= Task item =
Among the entries below, retype exactly the lines starting with the one with "none -> purple round brick J11:K12 level 1" and going on through the one with "none -> lime cone F2 level 2", but not the pictures.

======== Data shown ========

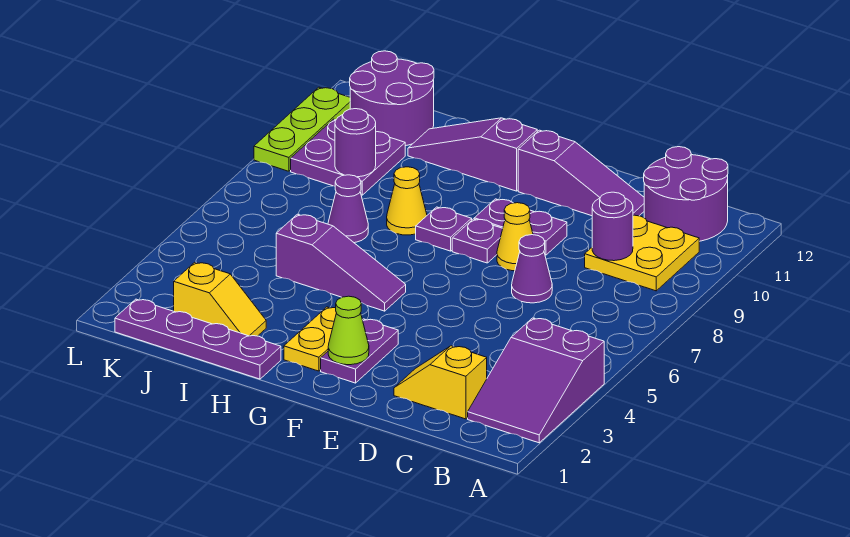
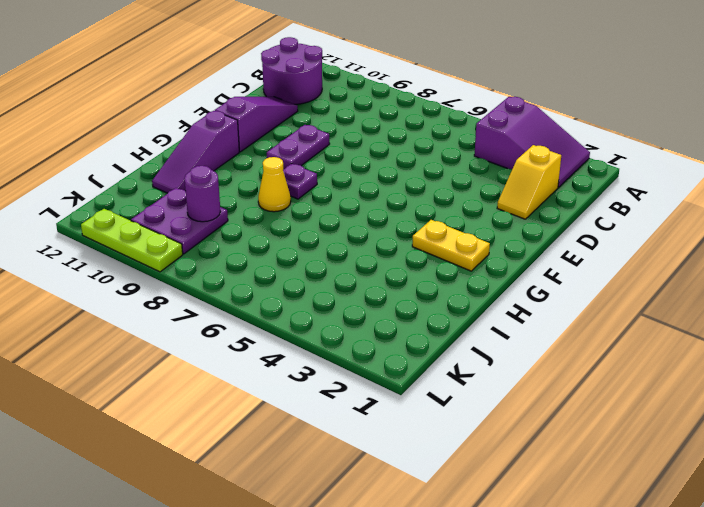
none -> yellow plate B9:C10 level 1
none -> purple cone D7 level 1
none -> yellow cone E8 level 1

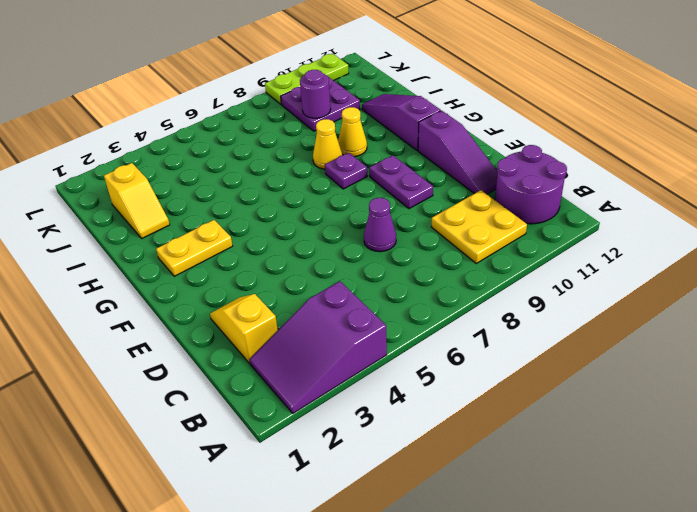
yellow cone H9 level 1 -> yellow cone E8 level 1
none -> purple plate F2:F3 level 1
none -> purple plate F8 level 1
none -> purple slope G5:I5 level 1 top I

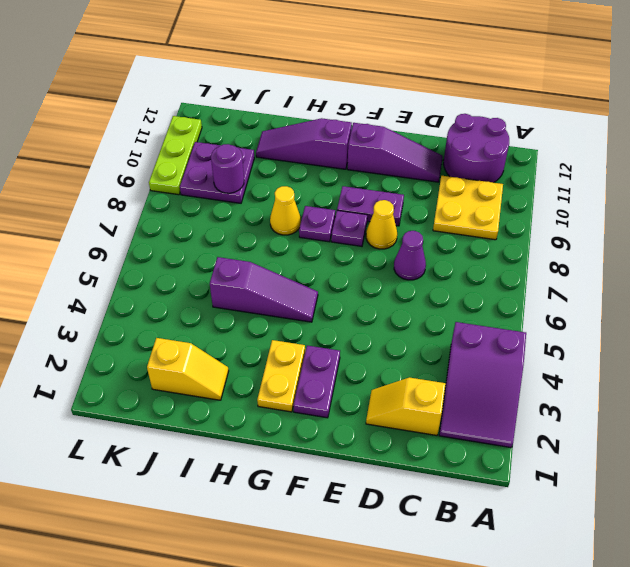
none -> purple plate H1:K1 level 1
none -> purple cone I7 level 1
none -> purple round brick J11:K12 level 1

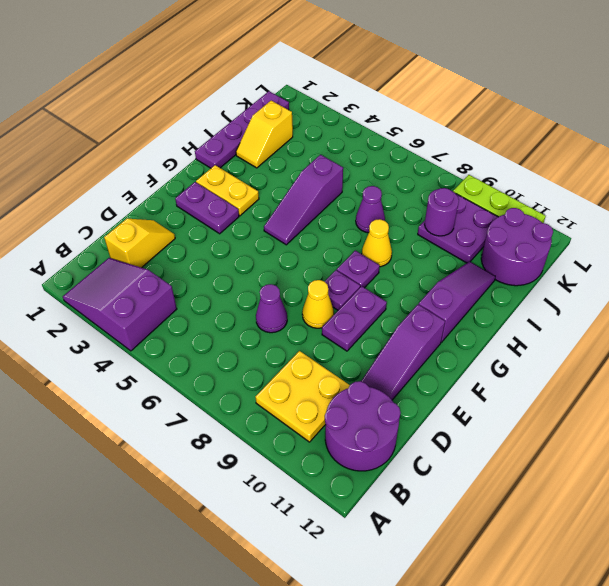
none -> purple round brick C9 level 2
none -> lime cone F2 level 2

========
======== Data shown ========

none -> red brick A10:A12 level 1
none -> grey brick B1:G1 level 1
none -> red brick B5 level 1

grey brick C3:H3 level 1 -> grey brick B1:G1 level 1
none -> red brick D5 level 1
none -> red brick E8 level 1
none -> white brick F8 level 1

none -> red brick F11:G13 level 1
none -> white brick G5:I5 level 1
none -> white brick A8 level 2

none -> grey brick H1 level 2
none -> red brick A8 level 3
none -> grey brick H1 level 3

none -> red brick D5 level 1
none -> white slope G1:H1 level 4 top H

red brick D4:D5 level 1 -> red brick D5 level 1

========

= Answer to the problem =
none -> purple round brick J11:K12 level 1

none -> purple round brick C9 level 2
none -> lime cone F2 level 2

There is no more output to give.